With the first line below as the start and the line containing "Q5: PNP BC327" as the end, copy every line between them exactly, ends included.
____________
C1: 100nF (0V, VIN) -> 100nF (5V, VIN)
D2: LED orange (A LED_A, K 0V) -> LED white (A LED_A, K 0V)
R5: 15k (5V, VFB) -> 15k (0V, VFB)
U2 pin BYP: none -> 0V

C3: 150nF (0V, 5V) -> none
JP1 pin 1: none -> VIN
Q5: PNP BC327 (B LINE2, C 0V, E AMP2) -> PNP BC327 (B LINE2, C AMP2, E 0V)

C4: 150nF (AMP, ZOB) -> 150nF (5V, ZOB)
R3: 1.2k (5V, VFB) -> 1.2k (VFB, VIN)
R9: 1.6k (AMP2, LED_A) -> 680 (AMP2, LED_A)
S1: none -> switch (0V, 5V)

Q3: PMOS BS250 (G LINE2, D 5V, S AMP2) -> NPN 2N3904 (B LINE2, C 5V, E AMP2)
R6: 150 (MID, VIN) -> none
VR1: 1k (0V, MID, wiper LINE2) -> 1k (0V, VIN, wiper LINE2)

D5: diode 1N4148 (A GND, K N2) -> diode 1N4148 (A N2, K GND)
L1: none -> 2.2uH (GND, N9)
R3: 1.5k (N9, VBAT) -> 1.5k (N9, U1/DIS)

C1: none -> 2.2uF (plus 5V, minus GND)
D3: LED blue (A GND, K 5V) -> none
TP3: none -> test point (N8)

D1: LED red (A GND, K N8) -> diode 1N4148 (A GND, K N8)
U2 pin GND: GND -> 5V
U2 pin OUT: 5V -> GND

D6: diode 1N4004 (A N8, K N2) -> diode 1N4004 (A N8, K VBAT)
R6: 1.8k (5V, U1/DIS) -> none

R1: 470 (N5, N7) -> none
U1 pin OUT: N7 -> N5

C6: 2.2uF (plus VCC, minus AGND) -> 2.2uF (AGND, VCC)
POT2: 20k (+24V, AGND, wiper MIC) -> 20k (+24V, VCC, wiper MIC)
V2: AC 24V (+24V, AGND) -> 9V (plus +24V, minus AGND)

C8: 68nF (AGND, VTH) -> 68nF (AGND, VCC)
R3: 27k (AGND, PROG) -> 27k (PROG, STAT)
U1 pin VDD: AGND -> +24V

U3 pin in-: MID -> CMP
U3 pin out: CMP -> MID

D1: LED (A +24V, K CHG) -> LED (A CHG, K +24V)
____________
**ANSWER TO THE PROBLEM:**
C1: 100nF (0V, VIN) -> 100nF (5V, VIN)
D2: LED orange (A LED_A, K 0V) -> LED white (A LED_A, K 0V)
R5: 15k (5V, VFB) -> 15k (0V, VFB)
U2 pin BYP: none -> 0V

C3: 150nF (0V, 5V) -> none
JP1 pin 1: none -> VIN
Q5: PNP BC327 (B LINE2, C 0V, E AMP2) -> PNP BC327 (B LINE2, C AMP2, E 0V)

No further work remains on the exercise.